Aim of the task -> From the line with "(391, 434) = (208, 403): yellow" to the final line, print the records exactly as they are.

• • • • •

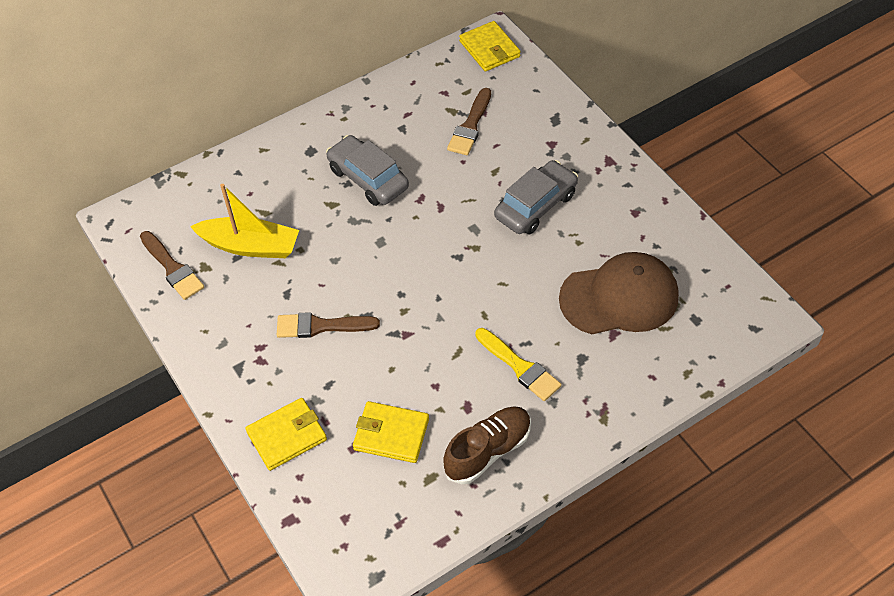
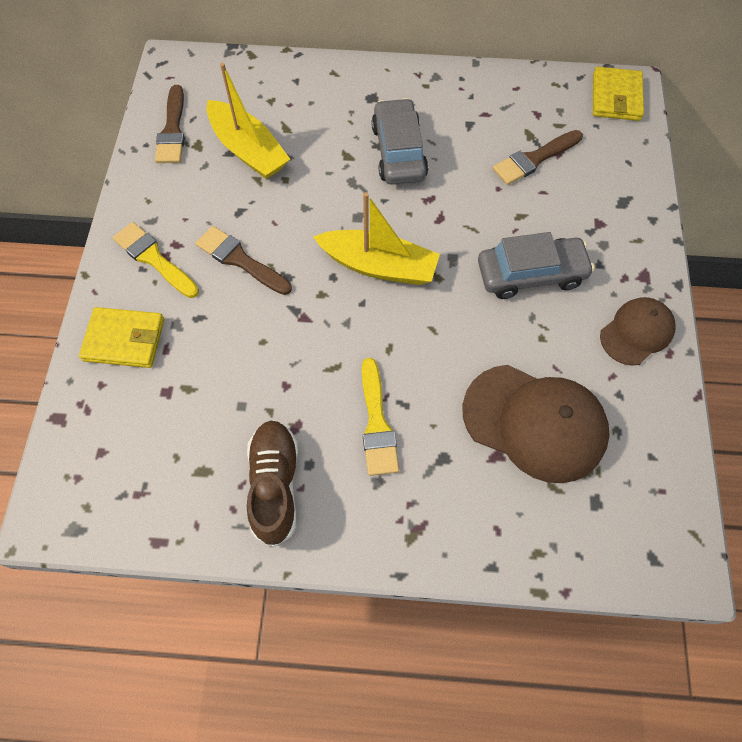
camera: 35 degrees right, 10 degrees up
(252, 367) = (154, 258): none -> yellow brush
(391, 434) = (208, 403): yellow wallet -> none
(427, 266) = (379, 266): none -> yellow boat
(488, 451) = (275, 485): brown shoe -> brown shoe turned 90 degrees counterclockwise
(634, 200) = (637, 332): none -> brown cap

• • • • •

Answer to this problem ->
(391, 434) = (208, 403): yellow wallet -> none
(427, 266) = (379, 266): none -> yellow boat
(488, 451) = (275, 485): brown shoe -> brown shoe turned 90 degrees counterclockwise
(634, 200) = (637, 332): none -> brown cap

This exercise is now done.